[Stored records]
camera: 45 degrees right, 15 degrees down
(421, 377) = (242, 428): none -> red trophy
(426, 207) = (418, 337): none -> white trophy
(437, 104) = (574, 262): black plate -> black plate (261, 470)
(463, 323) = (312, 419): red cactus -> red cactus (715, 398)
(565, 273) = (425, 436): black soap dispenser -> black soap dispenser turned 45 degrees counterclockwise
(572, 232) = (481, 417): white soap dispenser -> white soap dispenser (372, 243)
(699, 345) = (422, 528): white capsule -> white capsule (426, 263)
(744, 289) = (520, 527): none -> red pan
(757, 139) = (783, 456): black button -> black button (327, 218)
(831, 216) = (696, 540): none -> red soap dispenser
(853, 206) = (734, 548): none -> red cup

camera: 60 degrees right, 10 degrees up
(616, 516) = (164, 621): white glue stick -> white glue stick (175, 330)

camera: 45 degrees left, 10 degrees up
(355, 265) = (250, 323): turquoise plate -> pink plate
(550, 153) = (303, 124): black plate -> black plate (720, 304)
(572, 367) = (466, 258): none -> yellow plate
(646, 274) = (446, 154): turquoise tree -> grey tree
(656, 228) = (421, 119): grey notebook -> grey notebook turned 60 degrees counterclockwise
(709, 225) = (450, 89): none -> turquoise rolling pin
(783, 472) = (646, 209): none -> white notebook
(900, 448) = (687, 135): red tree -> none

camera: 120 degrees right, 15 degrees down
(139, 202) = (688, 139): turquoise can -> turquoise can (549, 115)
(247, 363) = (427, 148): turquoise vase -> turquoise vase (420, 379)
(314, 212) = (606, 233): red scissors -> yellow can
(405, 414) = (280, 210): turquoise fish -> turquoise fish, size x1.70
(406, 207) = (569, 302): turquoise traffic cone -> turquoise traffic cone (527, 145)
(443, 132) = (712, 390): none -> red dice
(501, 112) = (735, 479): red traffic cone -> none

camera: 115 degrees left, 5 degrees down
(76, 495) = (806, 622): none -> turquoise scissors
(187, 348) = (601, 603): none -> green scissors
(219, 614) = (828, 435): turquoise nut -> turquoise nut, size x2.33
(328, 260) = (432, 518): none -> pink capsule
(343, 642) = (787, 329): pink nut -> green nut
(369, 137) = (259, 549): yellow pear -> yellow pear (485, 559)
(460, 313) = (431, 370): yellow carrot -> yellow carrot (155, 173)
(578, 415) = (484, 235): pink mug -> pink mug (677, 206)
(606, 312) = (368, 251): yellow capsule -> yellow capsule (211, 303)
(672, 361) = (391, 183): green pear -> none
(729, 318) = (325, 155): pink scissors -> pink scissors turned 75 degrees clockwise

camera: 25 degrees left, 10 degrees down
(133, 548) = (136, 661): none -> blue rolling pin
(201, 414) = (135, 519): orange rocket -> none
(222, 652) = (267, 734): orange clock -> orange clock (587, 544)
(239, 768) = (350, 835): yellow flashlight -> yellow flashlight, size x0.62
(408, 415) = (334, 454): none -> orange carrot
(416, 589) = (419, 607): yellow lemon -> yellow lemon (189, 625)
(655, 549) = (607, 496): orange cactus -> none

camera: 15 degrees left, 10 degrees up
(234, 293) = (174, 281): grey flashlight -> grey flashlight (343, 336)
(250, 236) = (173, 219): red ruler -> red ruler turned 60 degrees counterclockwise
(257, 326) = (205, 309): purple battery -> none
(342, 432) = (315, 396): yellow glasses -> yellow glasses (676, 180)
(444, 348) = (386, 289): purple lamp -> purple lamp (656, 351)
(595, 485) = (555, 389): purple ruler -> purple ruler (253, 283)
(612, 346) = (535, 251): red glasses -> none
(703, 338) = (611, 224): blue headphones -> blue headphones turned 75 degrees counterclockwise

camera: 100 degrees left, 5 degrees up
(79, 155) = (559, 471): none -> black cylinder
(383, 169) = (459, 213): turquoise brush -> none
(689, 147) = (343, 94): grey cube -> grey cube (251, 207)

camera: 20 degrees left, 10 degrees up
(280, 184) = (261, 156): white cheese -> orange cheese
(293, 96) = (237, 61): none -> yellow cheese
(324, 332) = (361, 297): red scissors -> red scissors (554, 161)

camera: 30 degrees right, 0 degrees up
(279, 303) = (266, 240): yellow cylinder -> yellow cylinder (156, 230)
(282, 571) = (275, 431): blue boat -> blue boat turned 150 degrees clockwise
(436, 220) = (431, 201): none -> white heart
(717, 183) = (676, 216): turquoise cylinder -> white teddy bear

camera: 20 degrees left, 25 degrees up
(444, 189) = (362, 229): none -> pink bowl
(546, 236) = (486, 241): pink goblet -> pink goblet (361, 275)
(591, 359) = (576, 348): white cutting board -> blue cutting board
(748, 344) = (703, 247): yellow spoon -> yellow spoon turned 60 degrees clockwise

* _Problem to work on_: An exact repetition of the data above is all that is needed.

* _Result for this task_:
camera: 45 degrees right, 15 degrees down
(421, 377) = (242, 428): none -> red trophy
(426, 207) = (418, 337): none -> white trophy
(437, 104) = (574, 262): black plate -> black plate (261, 470)
(463, 323) = (312, 419): red cactus -> red cactus (715, 398)
(565, 273) = (425, 436): black soap dispenser -> black soap dispenser turned 45 degrees counterclockwise
(572, 232) = (481, 417): white soap dispenser -> white soap dispenser (372, 243)
(699, 345) = (422, 528): white capsule -> white capsule (426, 263)
(744, 289) = (520, 527): none -> red pan
(757, 139) = (783, 456): black button -> black button (327, 218)
(831, 216) = (696, 540): none -> red soap dispenser
(853, 206) = (734, 548): none -> red cup

camera: 60 degrees right, 10 degrees up
(616, 516) = (164, 621): white glue stick -> white glue stick (175, 330)

camera: 45 degrees left, 10 degrees up
(355, 265) = (250, 323): turquoise plate -> pink plate
(550, 153) = (303, 124): black plate -> black plate (720, 304)
(572, 367) = (466, 258): none -> yellow plate
(646, 274) = (446, 154): turquoise tree -> grey tree
(656, 228) = (421, 119): grey notebook -> grey notebook turned 60 degrees counterclockwise
(709, 225) = (450, 89): none -> turquoise rolling pin
(783, 472) = (646, 209): none -> white notebook
(900, 448) = (687, 135): red tree -> none

camera: 120 degrees right, 15 degrees down
(139, 202) = (688, 139): turquoise can -> turquoise can (549, 115)
(247, 363) = (427, 148): turquoise vase -> turquoise vase (420, 379)
(314, 212) = (606, 233): red scissors -> yellow can
(405, 414) = (280, 210): turquoise fish -> turquoise fish, size x1.70
(406, 207) = (569, 302): turquoise traffic cone -> turquoise traffic cone (527, 145)
(443, 132) = (712, 390): none -> red dice
(501, 112) = (735, 479): red traffic cone -> none

camera: 115 degrees left, 5 degrees down
(76, 495) = (806, 622): none -> turquoise scissors
(187, 348) = (601, 603): none -> green scissors
(219, 614) = (828, 435): turquoise nut -> turquoise nut, size x2.33
(328, 260) = (432, 518): none -> pink capsule
(343, 642) = (787, 329): pink nut -> green nut
(369, 137) = (259, 549): yellow pear -> yellow pear (485, 559)
(460, 313) = (431, 370): yellow carrot -> yellow carrot (155, 173)
(578, 415) = (484, 235): pink mug -> pink mug (677, 206)
(606, 312) = (368, 251): yellow capsule -> yellow capsule (211, 303)
(672, 361) = (391, 183): green pear -> none
(729, 318) = (325, 155): pink scissors -> pink scissors turned 75 degrees clockwise

camera: 25 degrees left, 10 degrees down
(133, 548) = (136, 661): none -> blue rolling pin
(201, 414) = (135, 519): orange rocket -> none
(222, 652) = (267, 734): orange clock -> orange clock (587, 544)
(239, 768) = (350, 835): yellow flashlight -> yellow flashlight, size x0.62
(408, 415) = (334, 454): none -> orange carrot
(416, 589) = (419, 607): yellow lemon -> yellow lemon (189, 625)
(655, 549) = (607, 496): orange cactus -> none

camera: 15 degrees left, 10 degrees up
(234, 293) = (174, 281): grey flashlight -> grey flashlight (343, 336)
(250, 236) = (173, 219): red ruler -> red ruler turned 60 degrees counterclockwise
(257, 326) = (205, 309): purple battery -> none
(342, 432) = (315, 396): yellow glasses -> yellow glasses (676, 180)
(444, 348) = (386, 289): purple lamp -> purple lamp (656, 351)
(595, 485) = (555, 389): purple ruler -> purple ruler (253, 283)
(612, 346) = (535, 251): red glasses -> none
(703, 338) = (611, 224): blue headphones -> blue headphones turned 75 degrees counterclockwise

camera: 100 degrees left, 5 degrees up
(79, 155) = (559, 471): none -> black cylinder
(383, 169) = (459, 213): turquoise brush -> none
(689, 147) = (343, 94): grey cube -> grey cube (251, 207)

camera: 20 degrees left, 10 degrees up
(280, 184) = (261, 156): white cheese -> orange cheese
(293, 96) = (237, 61): none -> yellow cheese
(324, 332) = (361, 297): red scissors -> red scissors (554, 161)

camera: 30 degrees right, 0 degrees up
(279, 303) = (266, 240): yellow cylinder -> yellow cylinder (156, 230)
(282, 571) = (275, 431): blue boat -> blue boat turned 150 degrees clockwise
(436, 220) = (431, 201): none -> white heart
(717, 183) = (676, 216): turquoise cylinder -> white teddy bear

camera: 20 degrees left, 25 degrees up
(444, 189) = (362, 229): none -> pink bowl
(546, 236) = (486, 241): pink goblet -> pink goblet (361, 275)
(591, 359) = (576, 348): white cutting board -> blue cutting board
(748, 344) = (703, 247): yellow spoon -> yellow spoon turned 60 degrees clockwise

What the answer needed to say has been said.